▶ _RECORDS FOR THE TASK_

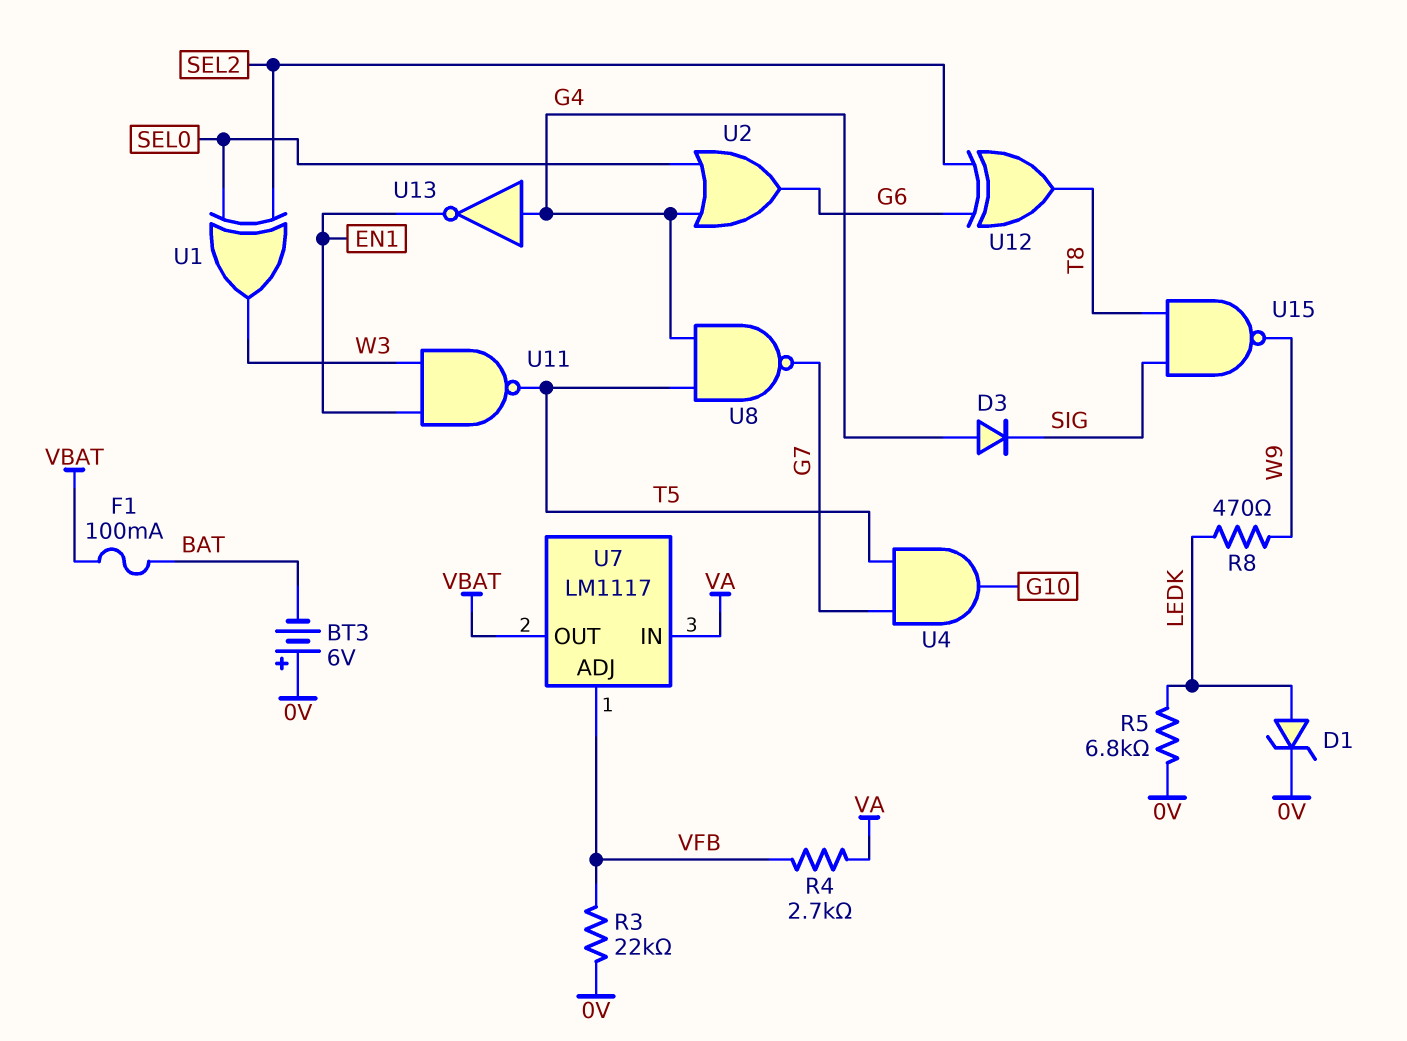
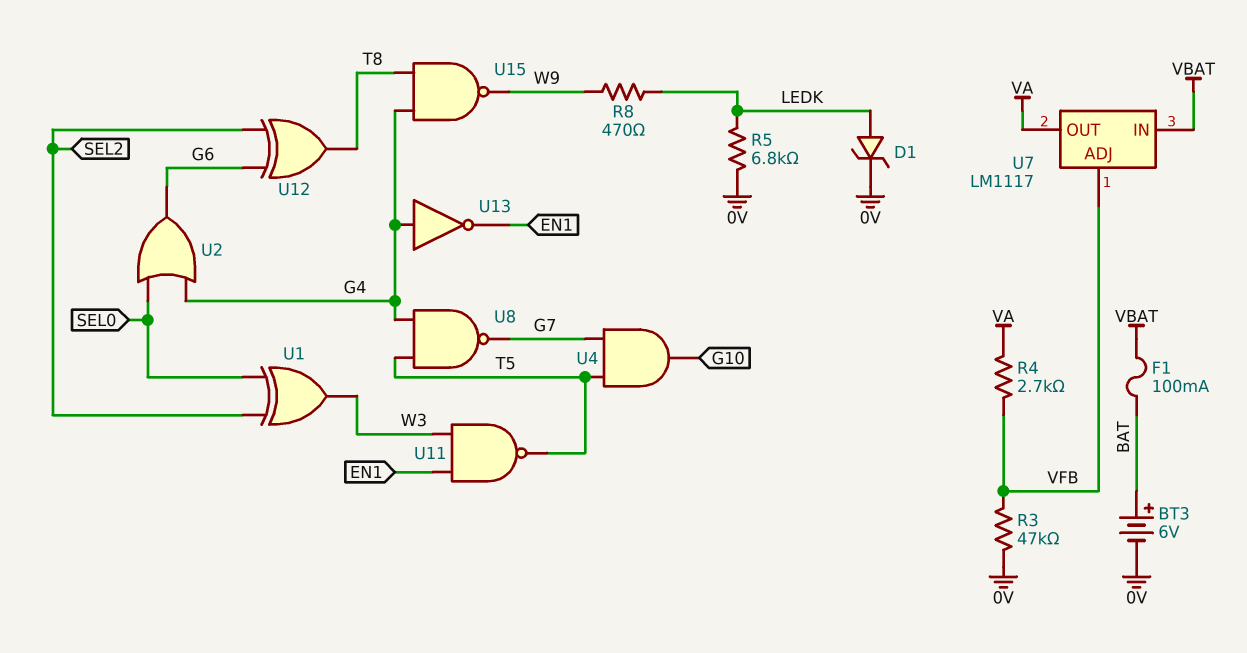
BT3: 6V (plus 0V, minus BAT) -> 6V (plus BAT, minus 0V)
D3: diode (A G4, K SIG) -> none
R3: 22k (0V, VFB) -> 47k (0V, VFB)
U7 pin IN: VA -> VBAT
U7 pin OUT: VBAT -> VA
U15: NAND (in SIG, in T8, out W9) -> NAND (in G4, in T8, out W9)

▶ _EXERCISE_
Omit the pictures, then print the rest of the listing above exactly.

▶ _ANSWER SPACE_
BT3: 6V (plus 0V, minus BAT) -> 6V (plus BAT, minus 0V)
D3: diode (A G4, K SIG) -> none
R3: 22k (0V, VFB) -> 47k (0V, VFB)
U7 pin IN: VA -> VBAT
U7 pin OUT: VBAT -> VA
U15: NAND (in SIG, in T8, out W9) -> NAND (in G4, in T8, out W9)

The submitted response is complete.